* **To do**:
Wherever an image appears in the data, omit it and copy all the remaining text word for word.

* **Data to use**:
*****

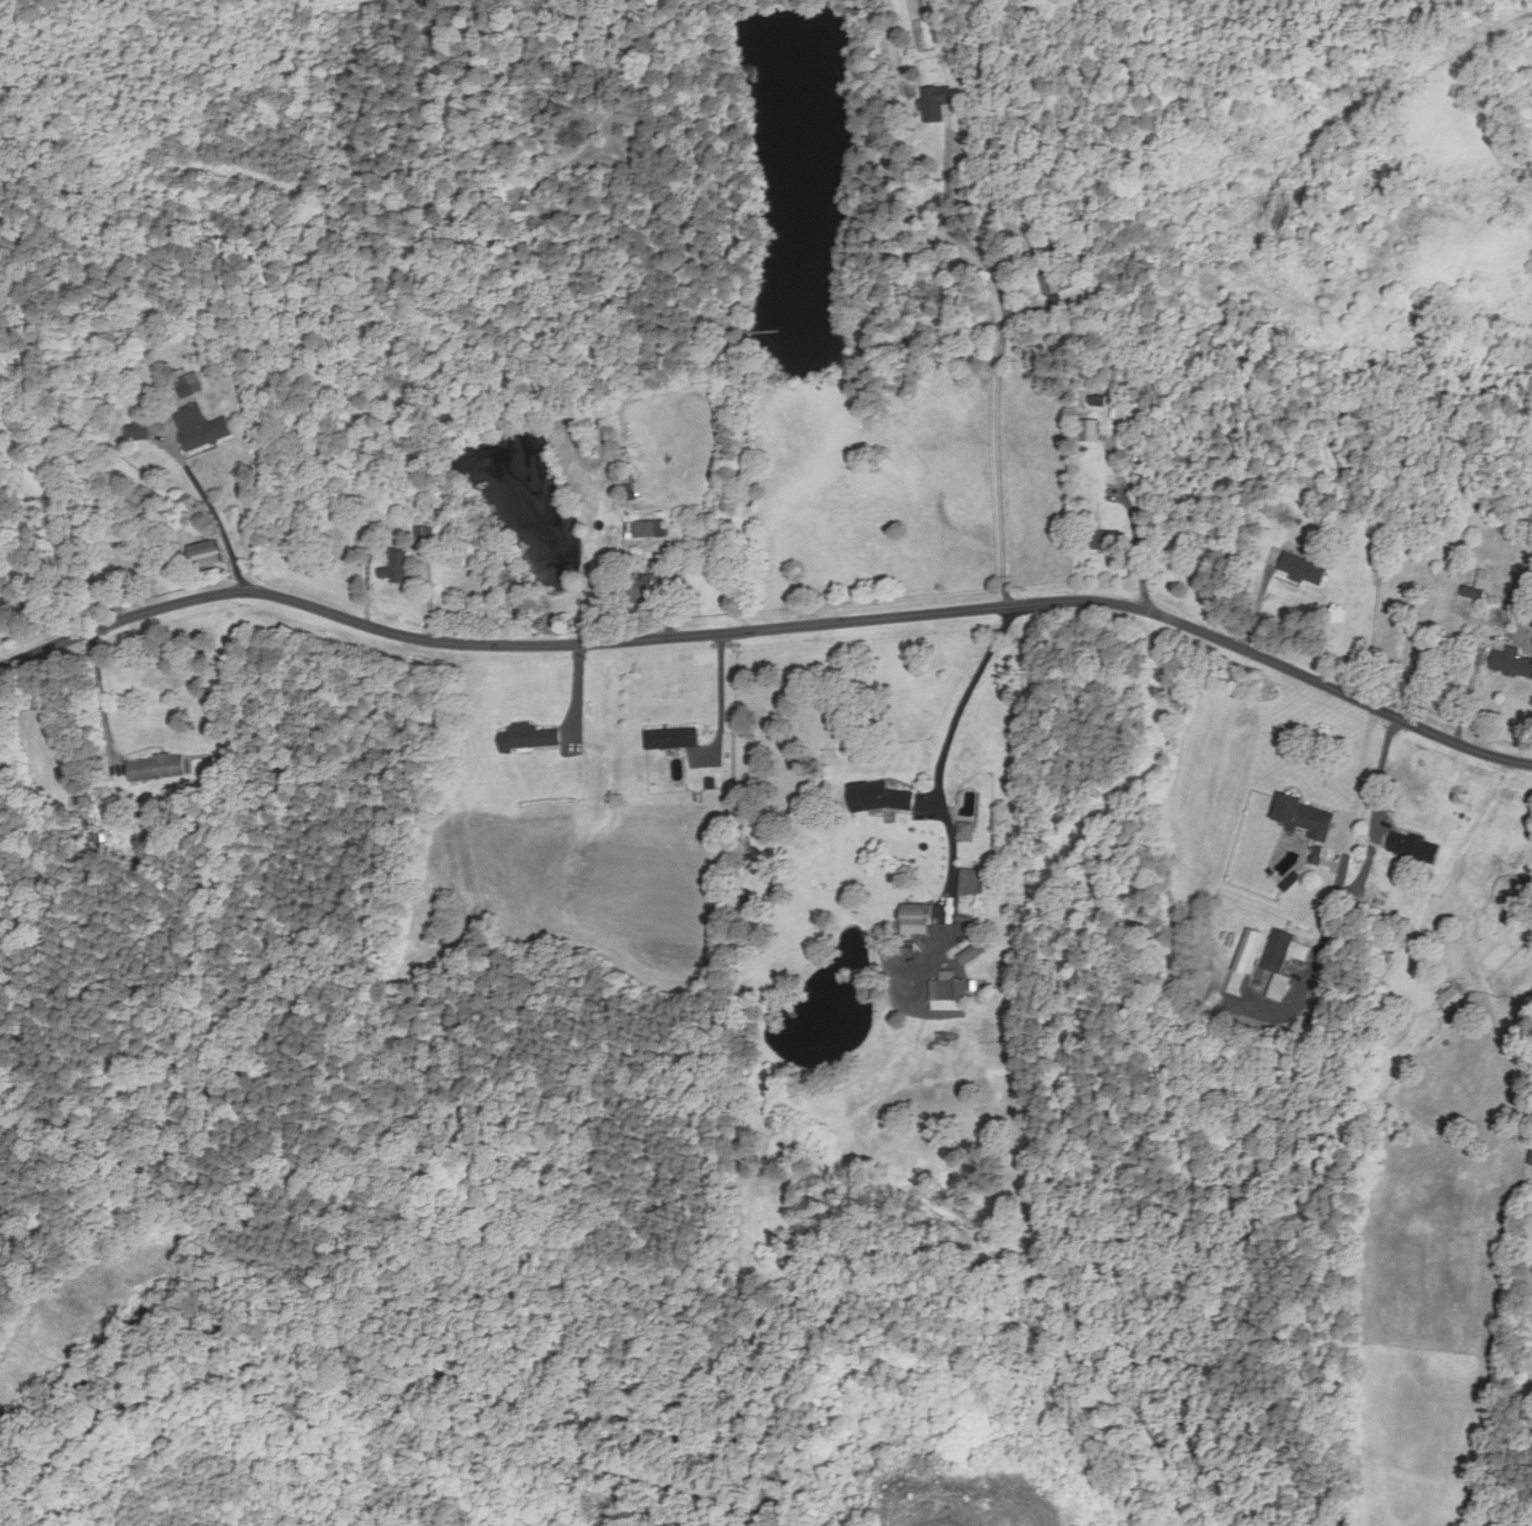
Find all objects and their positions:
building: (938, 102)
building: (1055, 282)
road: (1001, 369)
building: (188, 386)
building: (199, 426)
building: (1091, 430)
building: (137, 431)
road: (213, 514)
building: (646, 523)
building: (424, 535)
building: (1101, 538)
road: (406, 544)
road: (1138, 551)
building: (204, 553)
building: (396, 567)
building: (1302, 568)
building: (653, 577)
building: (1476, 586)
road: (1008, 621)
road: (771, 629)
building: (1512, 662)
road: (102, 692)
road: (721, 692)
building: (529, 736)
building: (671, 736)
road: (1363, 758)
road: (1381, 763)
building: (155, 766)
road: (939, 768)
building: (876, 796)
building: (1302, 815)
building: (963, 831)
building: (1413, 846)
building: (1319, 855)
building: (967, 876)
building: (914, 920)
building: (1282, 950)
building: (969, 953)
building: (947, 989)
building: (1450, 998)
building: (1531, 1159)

*****

* **Solved exercise**:
Find all objects and their positions:
building: (938, 102)
building: (1055, 282)
road: (1001, 369)
building: (188, 386)
building: (199, 426)
building: (1091, 430)
building: (137, 431)
road: (213, 514)
building: (646, 523)
building: (424, 535)
building: (1101, 538)
road: (406, 544)
road: (1138, 551)
building: (204, 553)
building: (396, 567)
building: (1302, 568)
building: (653, 577)
building: (1476, 586)
road: (1008, 621)
road: (771, 629)
building: (1512, 662)
road: (102, 692)
road: (721, 692)
building: (529, 736)
building: (671, 736)
road: (1363, 758)
road: (1381, 763)
building: (155, 766)
road: (939, 768)
building: (876, 796)
building: (1302, 815)
building: (963, 831)
building: (1413, 846)
building: (1319, 855)
building: (967, 876)
building: (914, 920)
building: (1282, 950)
building: (969, 953)
building: (947, 989)
building: (1450, 998)
building: (1531, 1159)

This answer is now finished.